§ **Directions**
Would you repeat the entries beneath, with nothing changed?

Exercise input section start

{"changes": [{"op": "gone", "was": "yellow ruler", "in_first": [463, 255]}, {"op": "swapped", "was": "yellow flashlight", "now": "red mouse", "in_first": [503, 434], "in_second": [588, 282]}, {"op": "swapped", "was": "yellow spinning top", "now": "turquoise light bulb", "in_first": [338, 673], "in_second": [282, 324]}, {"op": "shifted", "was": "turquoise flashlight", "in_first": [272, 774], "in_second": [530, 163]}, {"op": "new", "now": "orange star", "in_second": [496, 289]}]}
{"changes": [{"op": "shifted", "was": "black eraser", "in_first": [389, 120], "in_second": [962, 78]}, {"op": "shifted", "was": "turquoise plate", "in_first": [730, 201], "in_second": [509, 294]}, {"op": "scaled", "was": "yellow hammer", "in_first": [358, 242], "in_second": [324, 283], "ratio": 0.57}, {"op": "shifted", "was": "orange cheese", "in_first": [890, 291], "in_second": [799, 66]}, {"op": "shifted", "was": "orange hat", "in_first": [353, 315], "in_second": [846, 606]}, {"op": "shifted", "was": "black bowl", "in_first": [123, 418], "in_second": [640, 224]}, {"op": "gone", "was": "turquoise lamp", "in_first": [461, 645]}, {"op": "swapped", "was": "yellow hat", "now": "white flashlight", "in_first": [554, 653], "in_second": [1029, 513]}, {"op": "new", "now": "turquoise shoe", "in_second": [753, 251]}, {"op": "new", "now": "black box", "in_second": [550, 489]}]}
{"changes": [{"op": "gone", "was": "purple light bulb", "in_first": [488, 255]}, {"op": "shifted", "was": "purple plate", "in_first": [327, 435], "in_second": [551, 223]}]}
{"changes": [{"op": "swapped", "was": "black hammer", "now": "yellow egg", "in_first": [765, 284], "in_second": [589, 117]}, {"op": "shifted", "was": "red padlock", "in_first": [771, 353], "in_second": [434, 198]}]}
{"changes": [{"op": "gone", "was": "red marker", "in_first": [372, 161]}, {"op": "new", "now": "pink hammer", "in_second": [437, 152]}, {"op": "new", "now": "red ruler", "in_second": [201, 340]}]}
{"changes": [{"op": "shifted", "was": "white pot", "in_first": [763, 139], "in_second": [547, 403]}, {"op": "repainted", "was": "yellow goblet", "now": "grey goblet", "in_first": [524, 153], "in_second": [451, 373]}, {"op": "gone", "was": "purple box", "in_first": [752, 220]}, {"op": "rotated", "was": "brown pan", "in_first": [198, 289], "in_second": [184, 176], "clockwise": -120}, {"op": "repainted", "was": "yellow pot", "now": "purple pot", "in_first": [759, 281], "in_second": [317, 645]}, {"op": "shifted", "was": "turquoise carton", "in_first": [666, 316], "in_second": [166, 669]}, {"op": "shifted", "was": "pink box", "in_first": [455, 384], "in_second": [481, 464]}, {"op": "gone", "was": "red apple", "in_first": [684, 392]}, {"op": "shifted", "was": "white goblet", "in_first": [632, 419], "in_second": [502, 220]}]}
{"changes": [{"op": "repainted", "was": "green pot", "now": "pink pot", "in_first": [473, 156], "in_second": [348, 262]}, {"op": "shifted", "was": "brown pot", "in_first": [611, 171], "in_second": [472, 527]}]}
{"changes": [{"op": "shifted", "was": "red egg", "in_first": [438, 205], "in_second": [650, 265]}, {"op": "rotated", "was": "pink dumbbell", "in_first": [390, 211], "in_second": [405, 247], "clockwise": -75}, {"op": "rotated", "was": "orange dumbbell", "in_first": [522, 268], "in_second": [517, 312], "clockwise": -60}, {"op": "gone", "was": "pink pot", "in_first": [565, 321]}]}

Exercise input section end

§ **Answer area**
{"changes": [{"op": "gone", "was": "yellow ruler", "in_first": [463, 255]}, {"op": "swapped", "was": "yellow flashlight", "now": "red mouse", "in_first": [503, 434], "in_second": [588, 282]}, {"op": "swapped", "was": "yellow spinning top", "now": "turquoise light bulb", "in_first": [338, 673], "in_second": [282, 324]}, {"op": "shifted", "was": "turquoise flashlight", "in_first": [272, 774], "in_second": [530, 163]}, {"op": "new", "now": "orange star", "in_second": [496, 289]}]}
{"changes": [{"op": "shifted", "was": "black eraser", "in_first": [389, 120], "in_second": [962, 78]}, {"op": "shifted", "was": "turquoise plate", "in_first": [730, 201], "in_second": [509, 294]}, {"op": "scaled", "was": "yellow hammer", "in_first": [358, 242], "in_second": [324, 283], "ratio": 0.57}, {"op": "shifted", "was": "orange cheese", "in_first": [890, 291], "in_second": [799, 66]}, {"op": "shifted", "was": "orange hat", "in_first": [353, 315], "in_second": [846, 606]}, {"op": "shifted", "was": "black bowl", "in_first": [123, 418], "in_second": [640, 224]}, {"op": "gone", "was": "turquoise lamp", "in_first": [461, 645]}, {"op": "swapped", "was": "yellow hat", "now": "white flashlight", "in_first": [554, 653], "in_second": [1029, 513]}, {"op": "new", "now": "turquoise shoe", "in_second": [753, 251]}, {"op": "new", "now": "black box", "in_second": [550, 489]}]}
{"changes": [{"op": "gone", "was": "purple light bulb", "in_first": [488, 255]}, {"op": "shifted", "was": "purple plate", "in_first": [327, 435], "in_second": [551, 223]}]}
{"changes": [{"op": "swapped", "was": "black hammer", "now": "yellow egg", "in_first": [765, 284], "in_second": [589, 117]}, {"op": "shifted", "was": "red padlock", "in_first": [771, 353], "in_second": [434, 198]}]}
{"changes": [{"op": "gone", "was": "red marker", "in_first": [372, 161]}, {"op": "new", "now": "pink hammer", "in_second": [437, 152]}, {"op": "new", "now": "red ruler", "in_second": [201, 340]}]}
{"changes": [{"op": "shifted", "was": "white pot", "in_first": [763, 139], "in_second": [547, 403]}, {"op": "repainted", "was": "yellow goblet", "now": "grey goblet", "in_first": [524, 153], "in_second": [451, 373]}, {"op": "gone", "was": "purple box", "in_first": [752, 220]}, {"op": "rotated", "was": "brown pan", "in_first": [198, 289], "in_second": [184, 176], "clockwise": -120}, {"op": "repainted", "was": "yellow pot", "now": "purple pot", "in_first": [759, 281], "in_second": [317, 645]}, {"op": "shifted", "was": "turquoise carton", "in_first": [666, 316], "in_second": [166, 669]}, {"op": "shifted", "was": "pink box", "in_first": [455, 384], "in_second": [481, 464]}, {"op": "gone", "was": "red apple", "in_first": [684, 392]}, {"op": "shifted", "was": "white goblet", "in_first": [632, 419], "in_second": [502, 220]}]}
{"changes": [{"op": "repainted", "was": "green pot", "now": "pink pot", "in_first": [473, 156], "in_second": [348, 262]}, {"op": "shifted", "was": "brown pot", "in_first": [611, 171], "in_second": [472, 527]}]}
{"changes": [{"op": "shifted", "was": "red egg", "in_first": [438, 205], "in_second": [650, 265]}, {"op": "rotated", "was": "pink dumbbell", "in_first": [390, 211], "in_second": [405, 247], "clockwise": -75}, {"op": "rotated", "was": "orange dumbbell", "in_first": [522, 268], "in_second": [517, 312], "clockwise": -60}, {"op": "gone", "was": "pink pot", "in_first": [565, 321]}]}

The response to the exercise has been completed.